WHAT THIS TASK INVOLVES:
Retype, exactly as written, every line from the one containing "TP1: test point (N_5) -> none" through the last line of the records below, both included; skip the pictures.

START RECORDS SUPPLIED

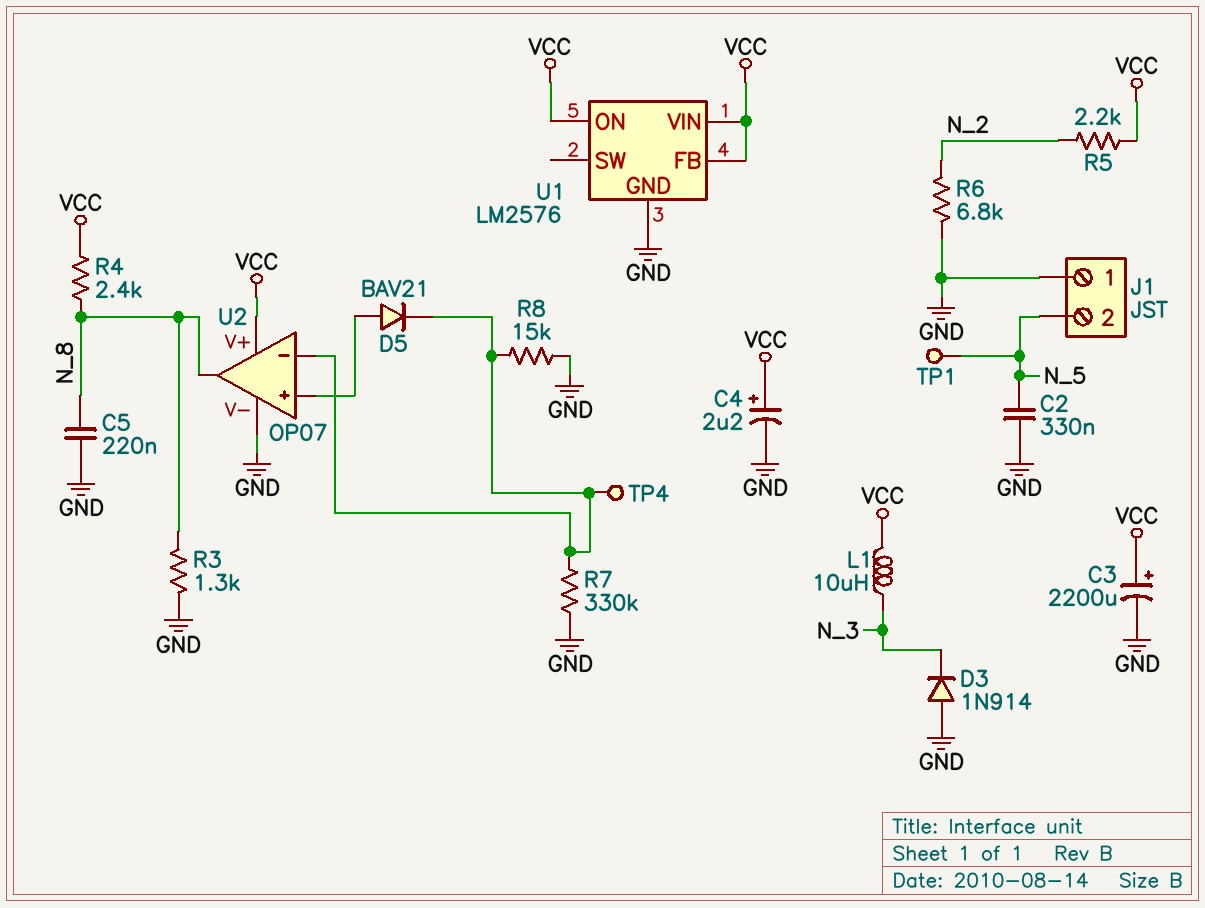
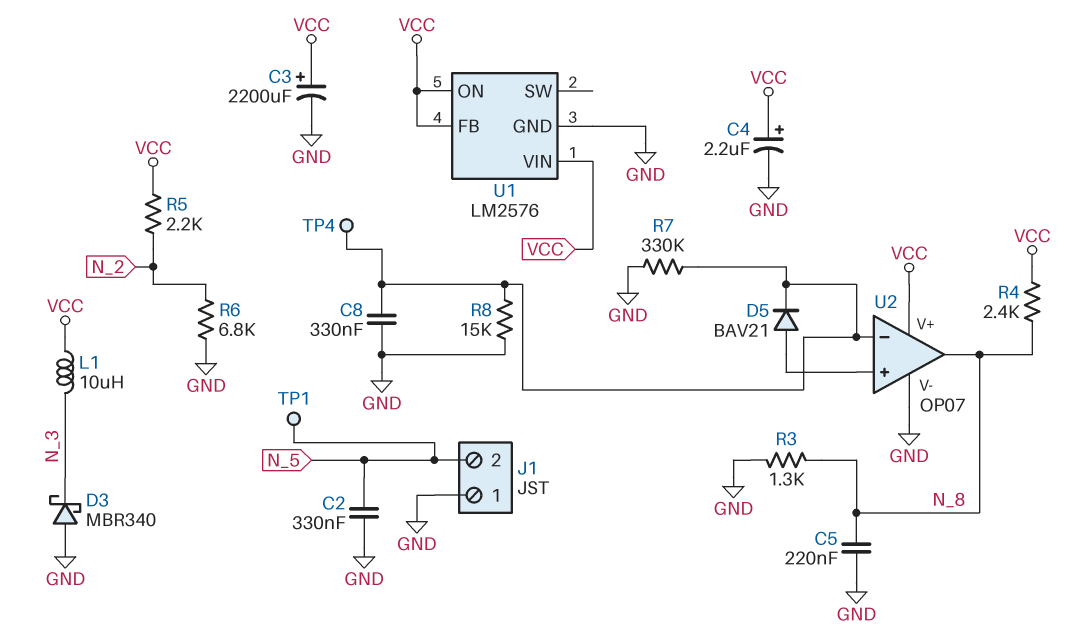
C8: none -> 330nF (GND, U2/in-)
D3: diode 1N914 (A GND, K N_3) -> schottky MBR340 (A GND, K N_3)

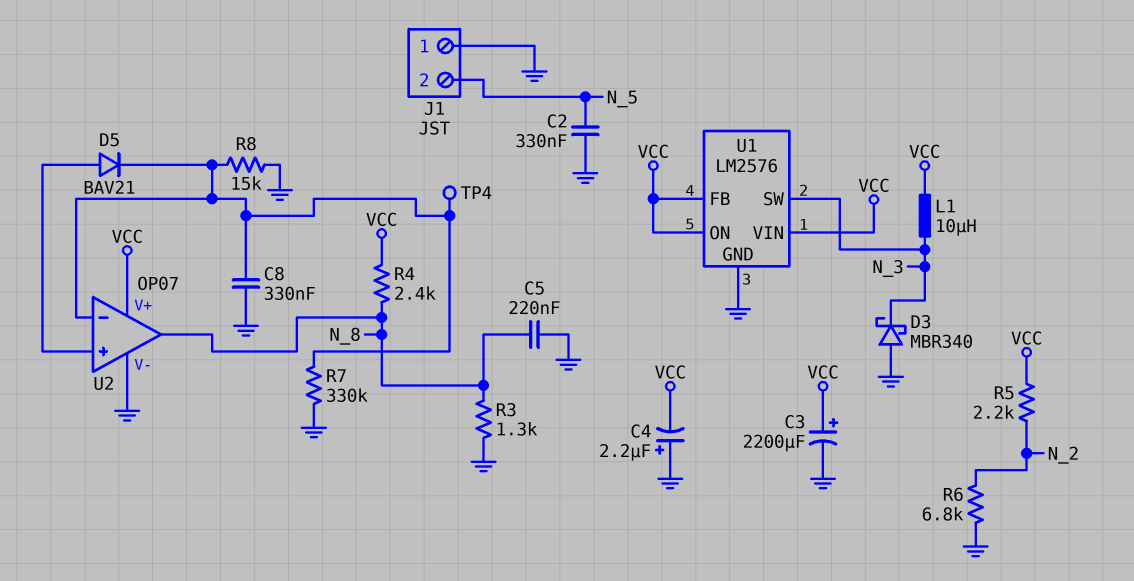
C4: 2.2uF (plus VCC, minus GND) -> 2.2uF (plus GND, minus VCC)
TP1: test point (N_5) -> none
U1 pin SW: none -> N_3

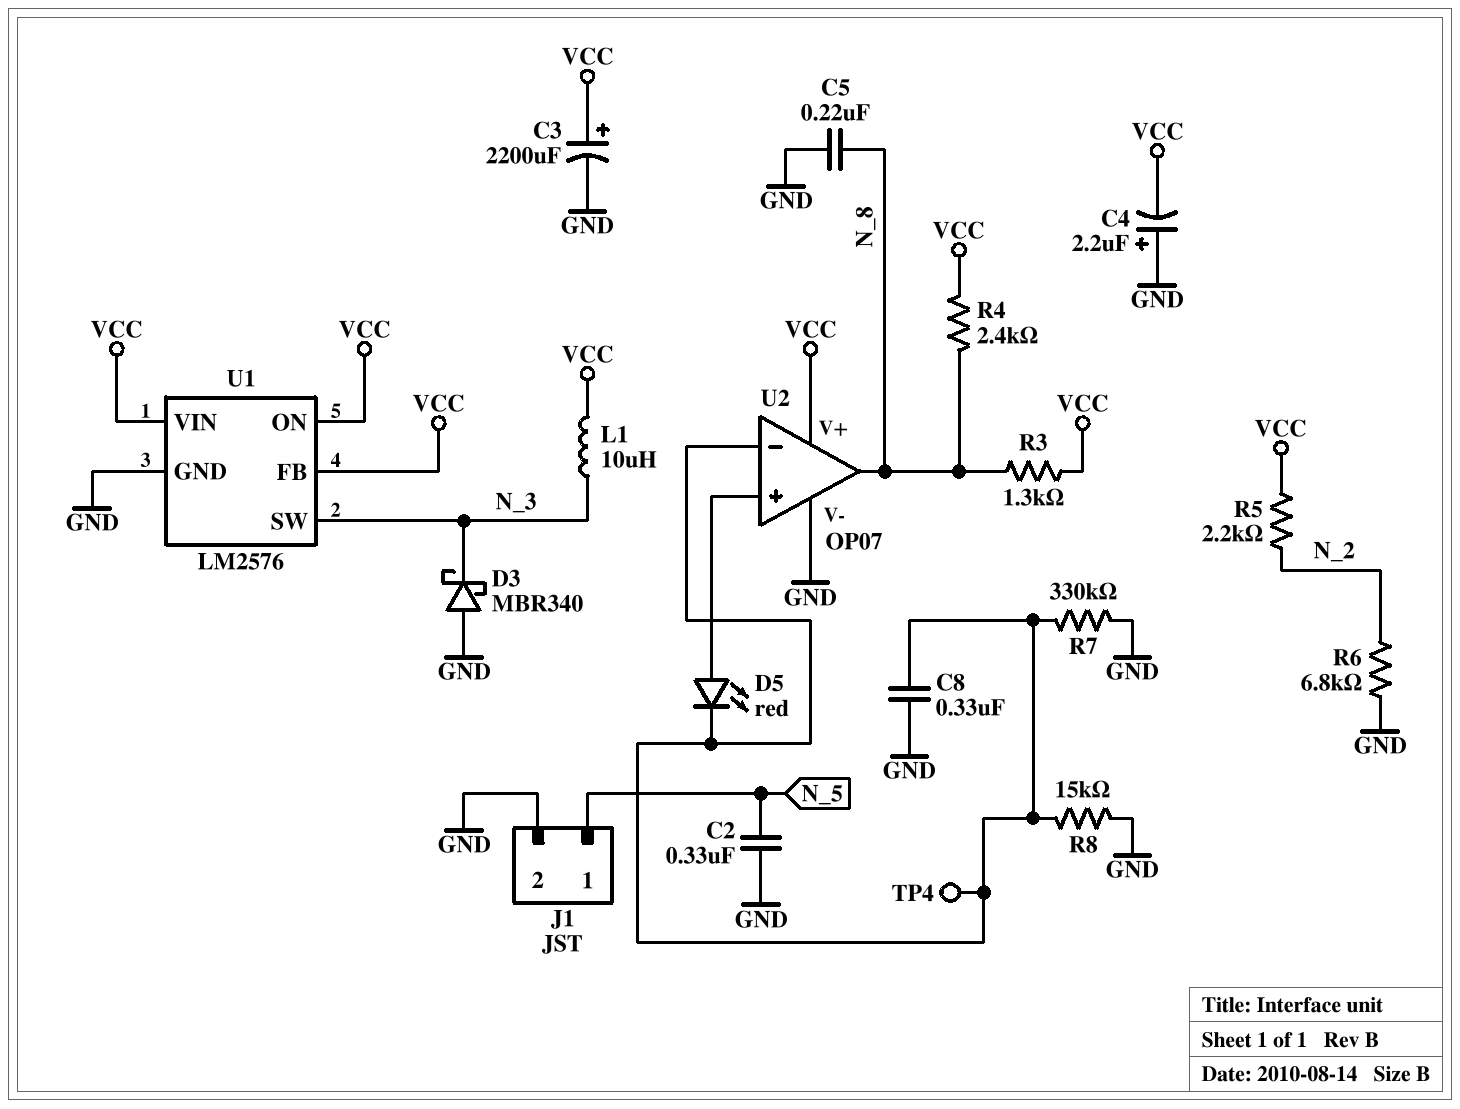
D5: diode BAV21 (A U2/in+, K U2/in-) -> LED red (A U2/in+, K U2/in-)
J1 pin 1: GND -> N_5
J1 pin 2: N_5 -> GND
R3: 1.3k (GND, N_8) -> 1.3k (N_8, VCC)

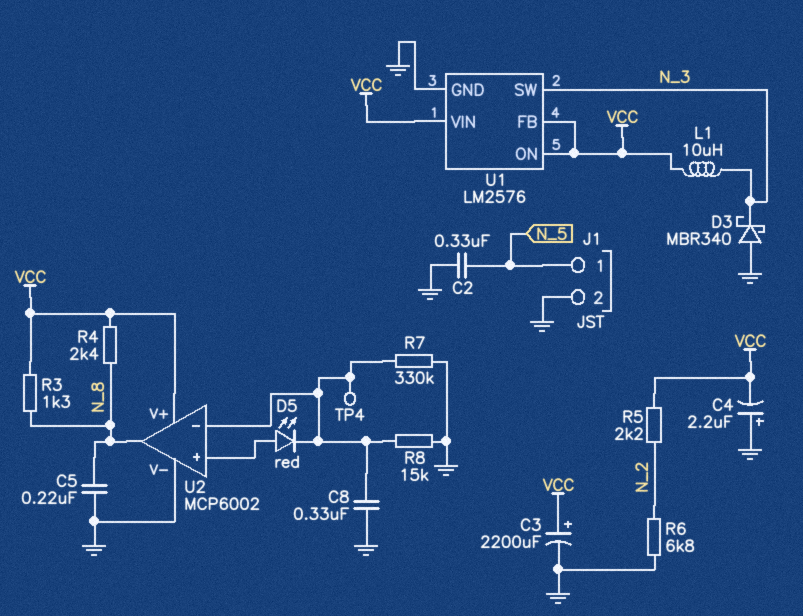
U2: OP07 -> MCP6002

END RECORDS SUPPLIED

OUTPUT OF THE EXERCISE:
TP1: test point (N_5) -> none
U1 pin SW: none -> N_3

D5: diode BAV21 (A U2/in+, K U2/in-) -> LED red (A U2/in+, K U2/in-)
J1 pin 1: GND -> N_5
J1 pin 2: N_5 -> GND
R3: 1.3k (GND, N_8) -> 1.3k (N_8, VCC)

U2: OP07 -> MCP6002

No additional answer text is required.